Below are the records; give again exactly the lines from the one containing "SCALE2 pin DT: D5 -> D7" through the one containing "SCALE2 pin SCK: D8 -> D1", leaving out pictures.
*** Opening of Source data ***
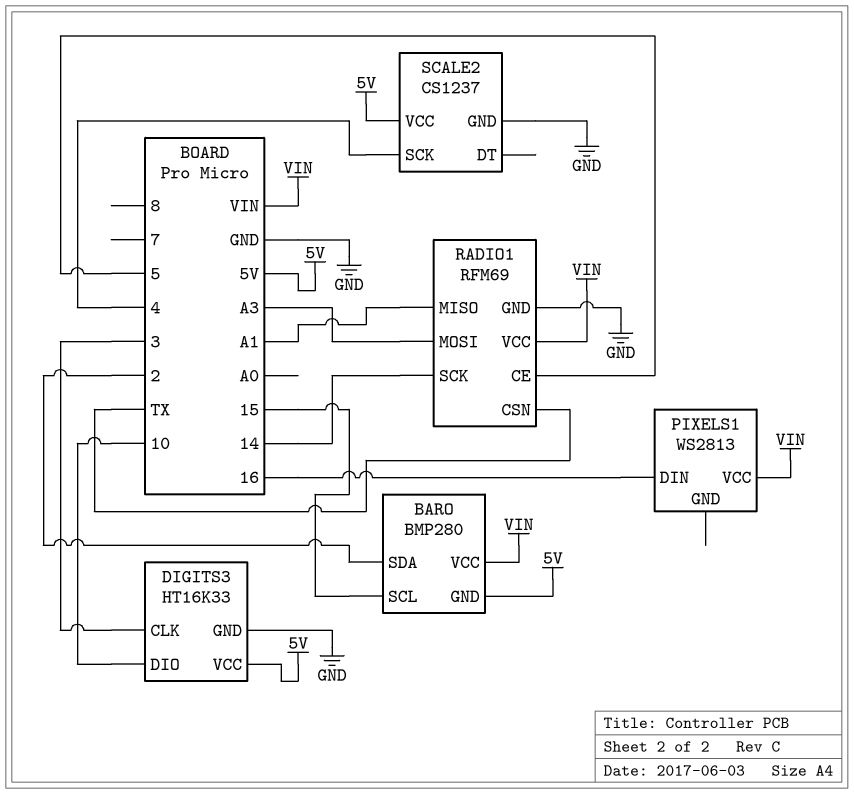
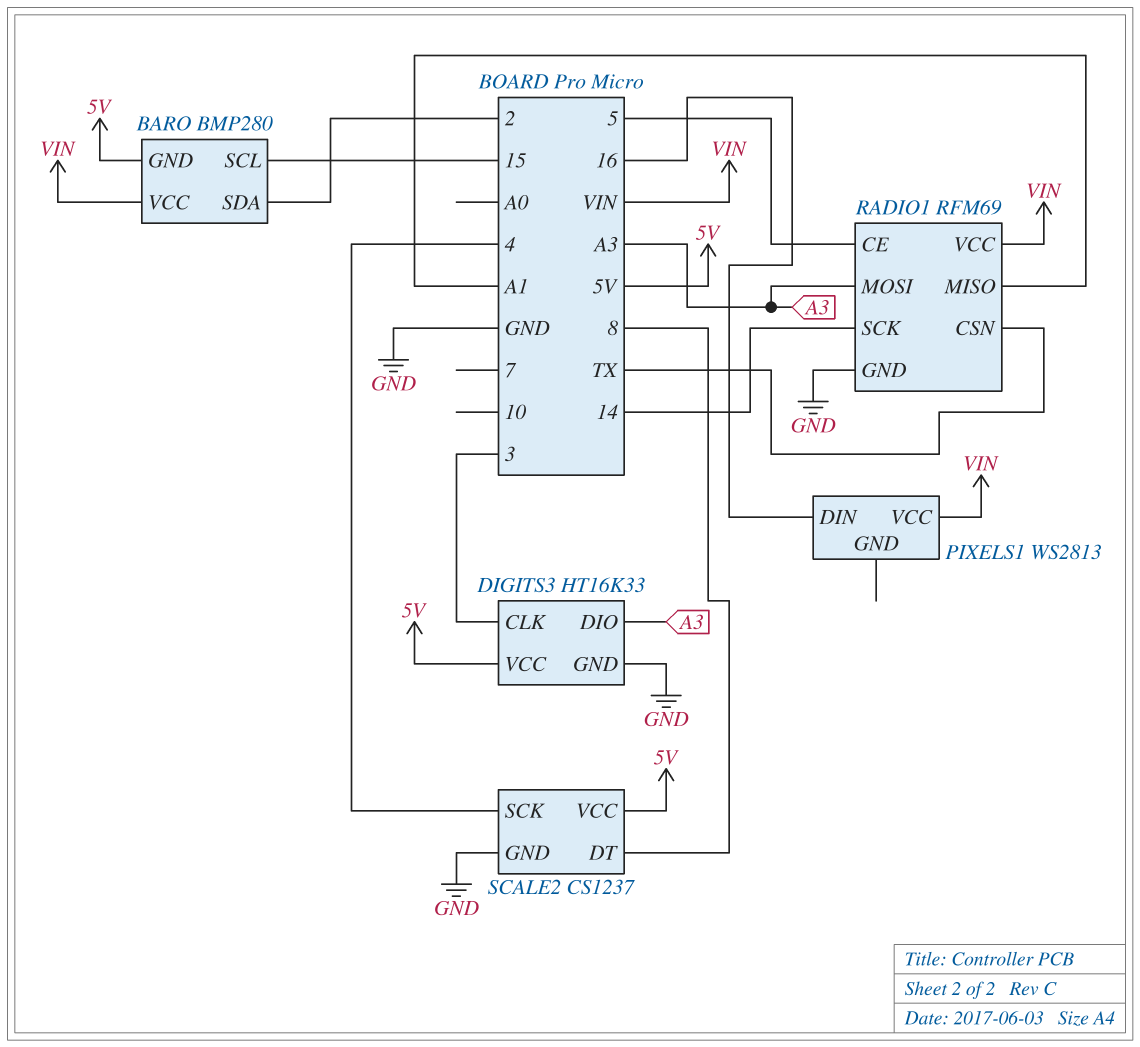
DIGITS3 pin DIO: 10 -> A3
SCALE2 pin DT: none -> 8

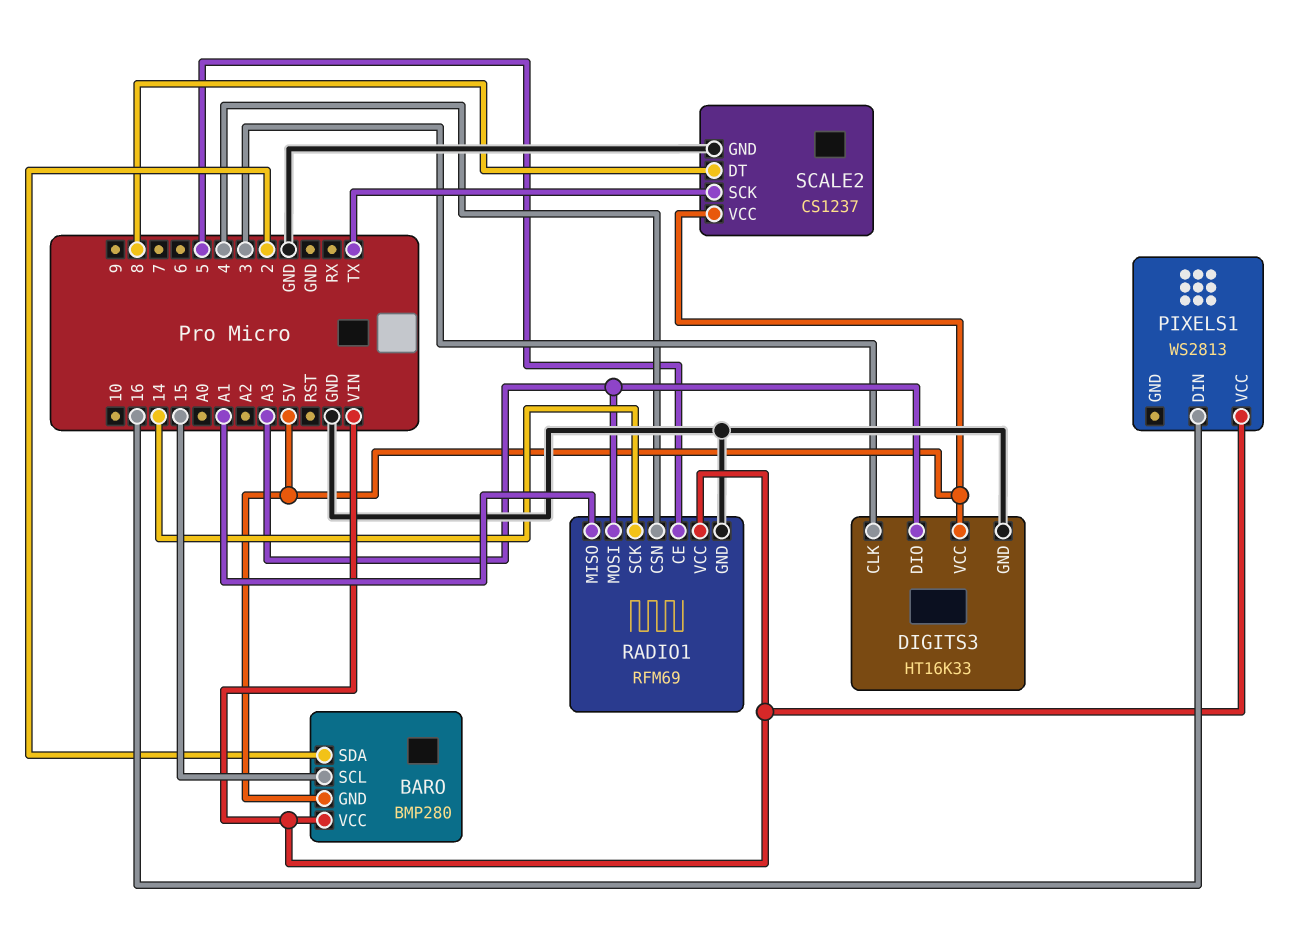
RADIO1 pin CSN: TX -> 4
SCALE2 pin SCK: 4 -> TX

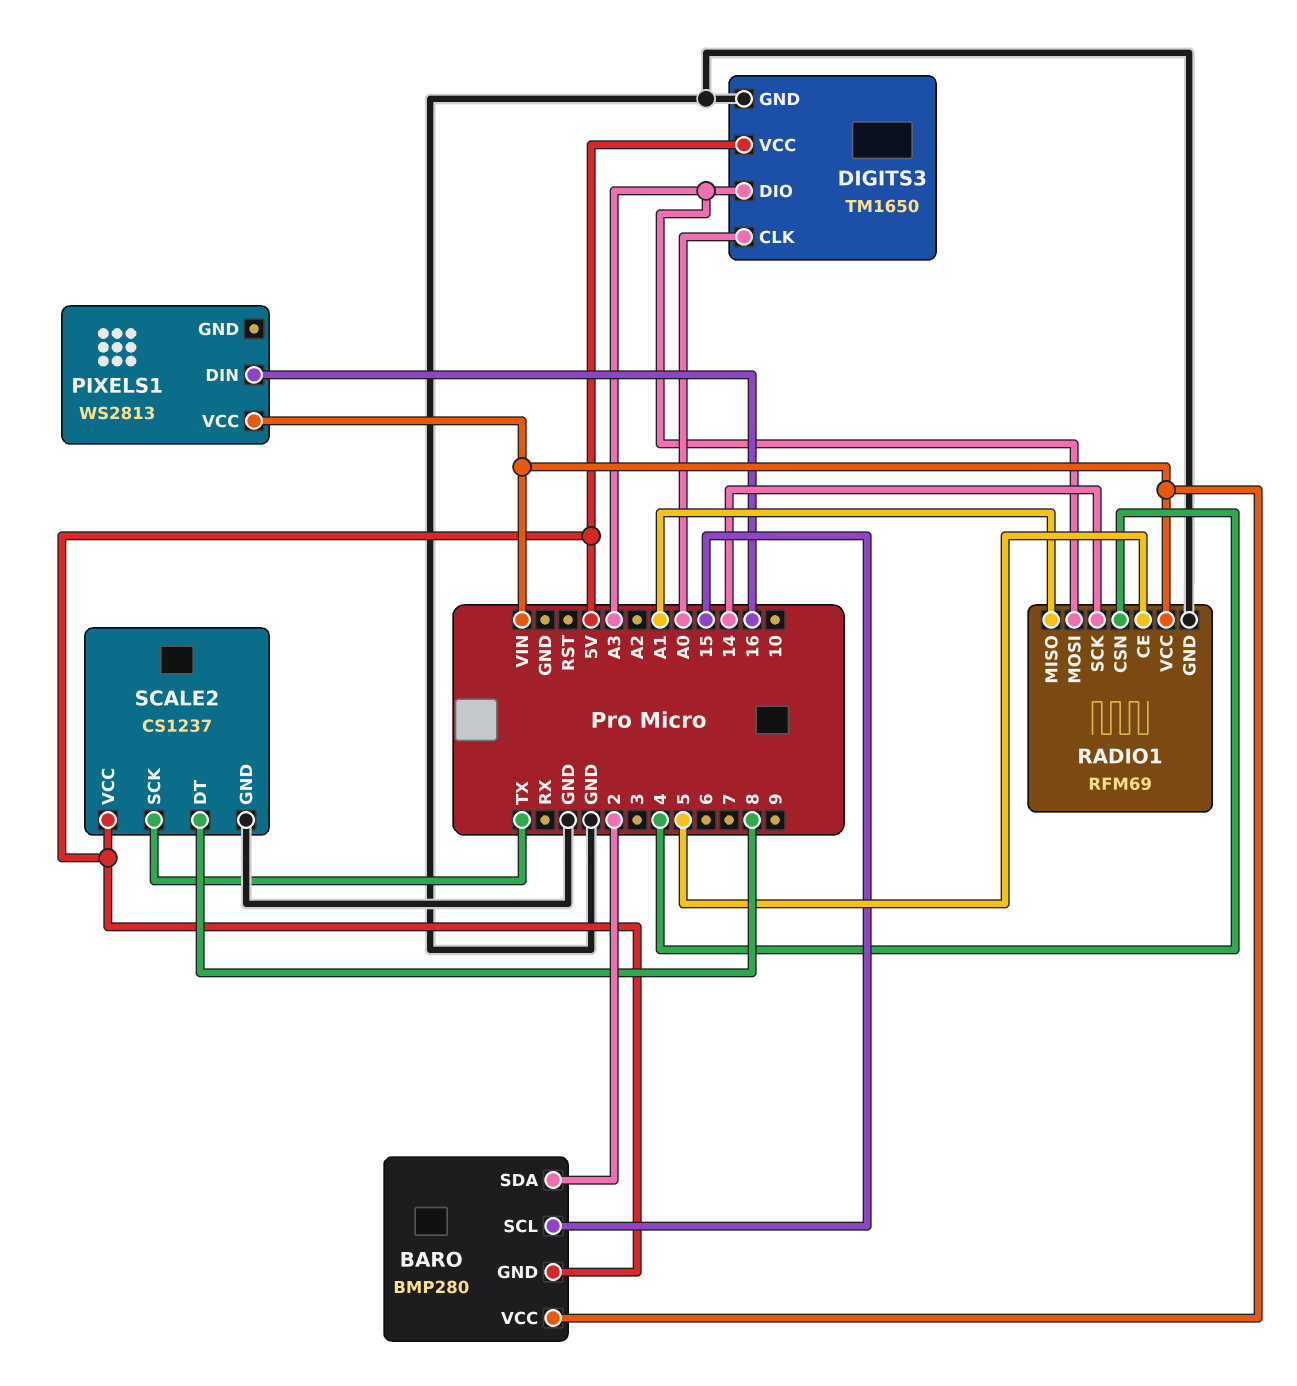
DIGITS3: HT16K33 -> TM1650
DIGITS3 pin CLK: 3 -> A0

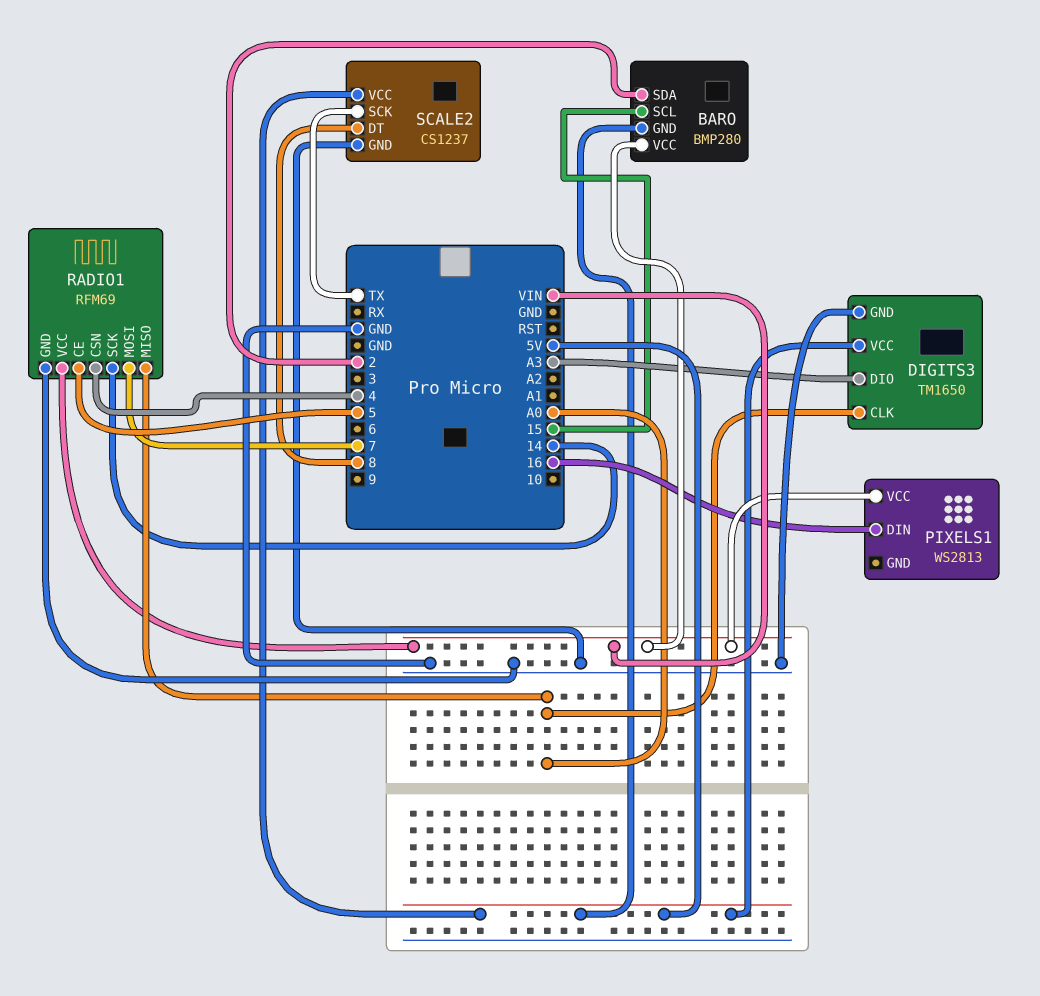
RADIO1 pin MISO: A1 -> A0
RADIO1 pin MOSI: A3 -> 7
*** Close of Source data ***
*** Opening of Source data ***
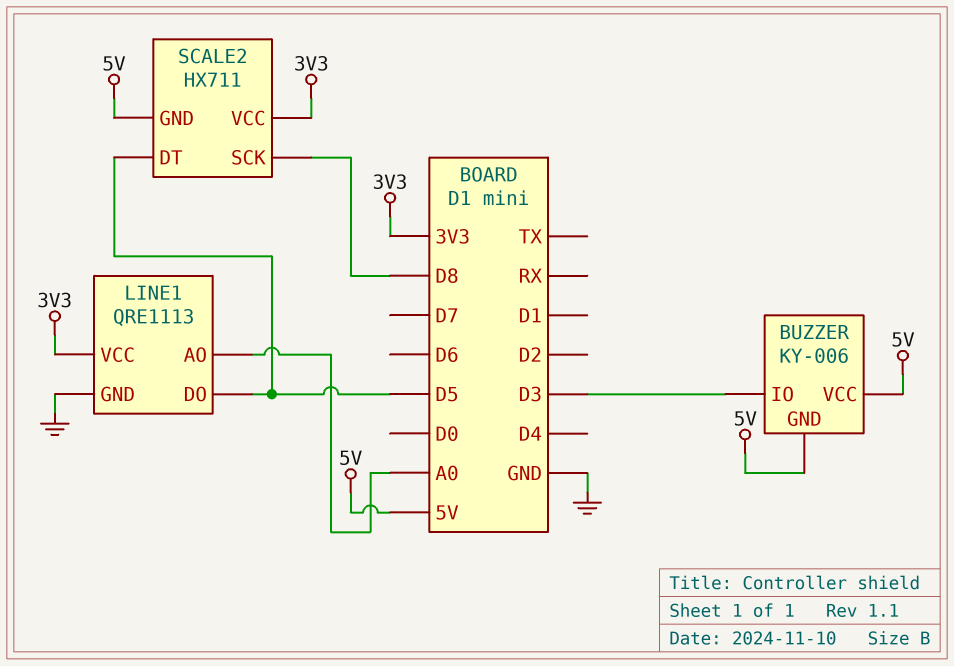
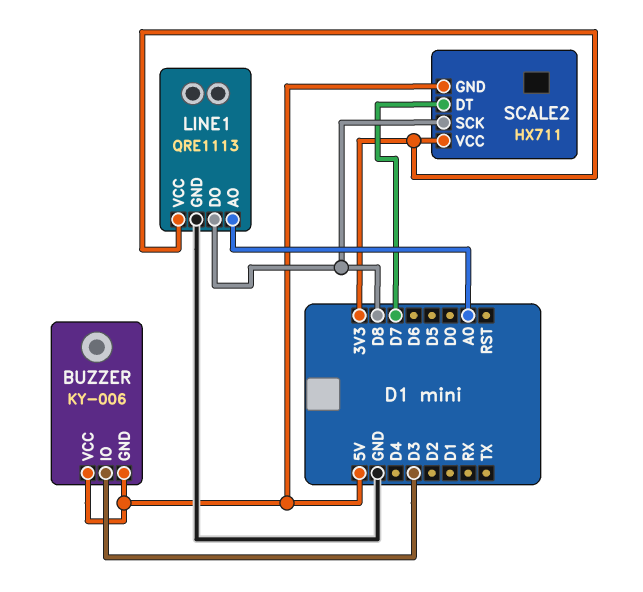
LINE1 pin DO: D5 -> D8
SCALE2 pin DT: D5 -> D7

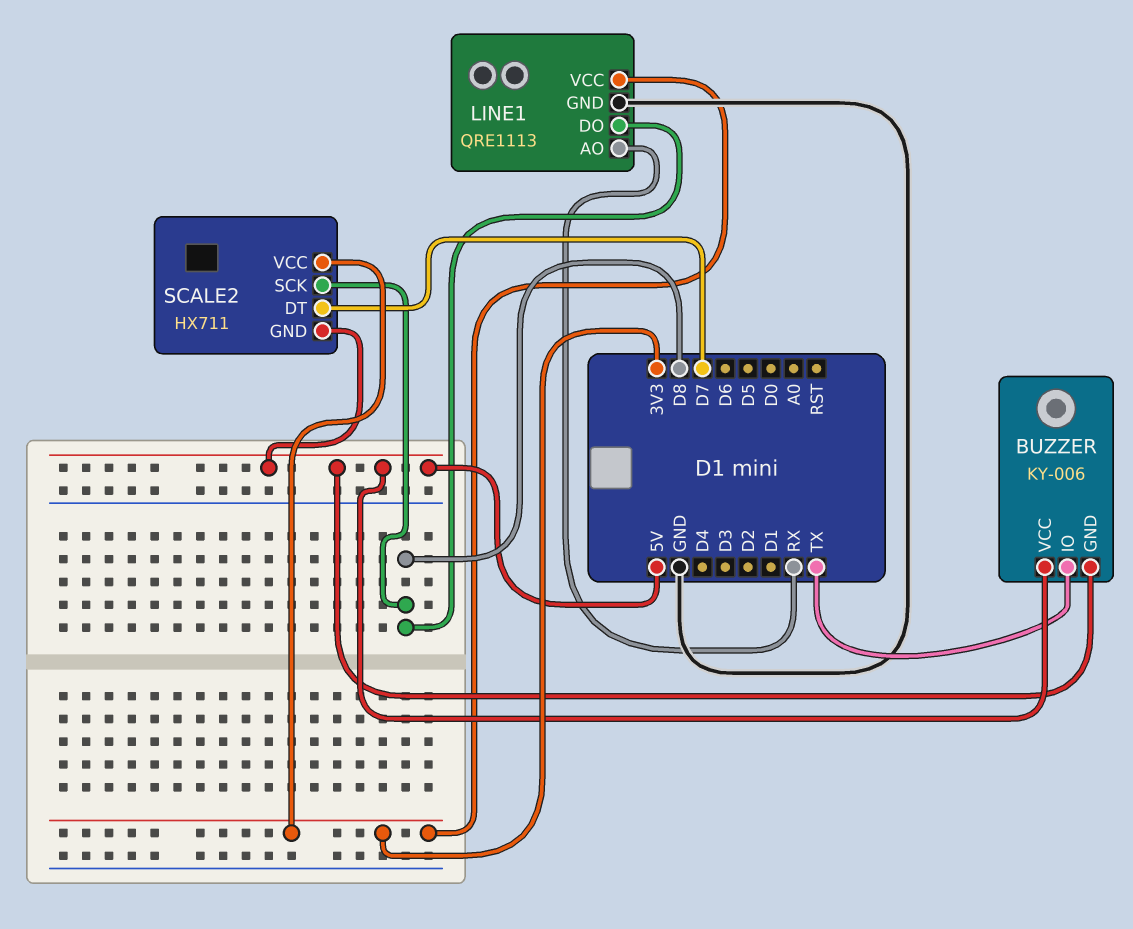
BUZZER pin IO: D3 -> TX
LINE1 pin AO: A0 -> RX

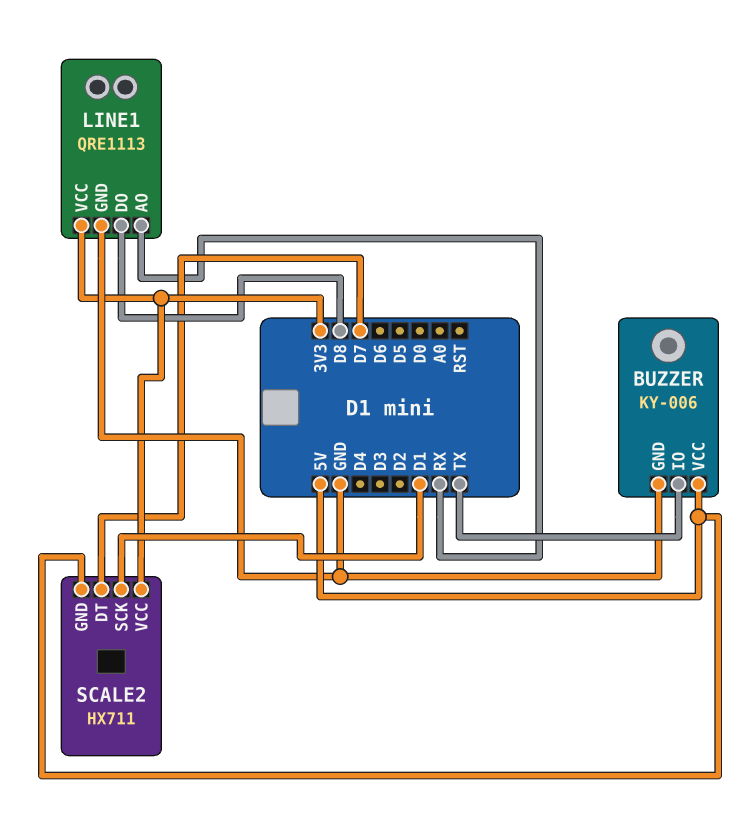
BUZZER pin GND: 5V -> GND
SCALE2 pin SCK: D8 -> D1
*** Close of Source data ***
**Response to the task**
SCALE2 pin DT: D5 -> D7

BUZZER pin IO: D3 -> TX
LINE1 pin AO: A0 -> RX

BUZZER pin GND: 5V -> GND
SCALE2 pin SCK: D8 -> D1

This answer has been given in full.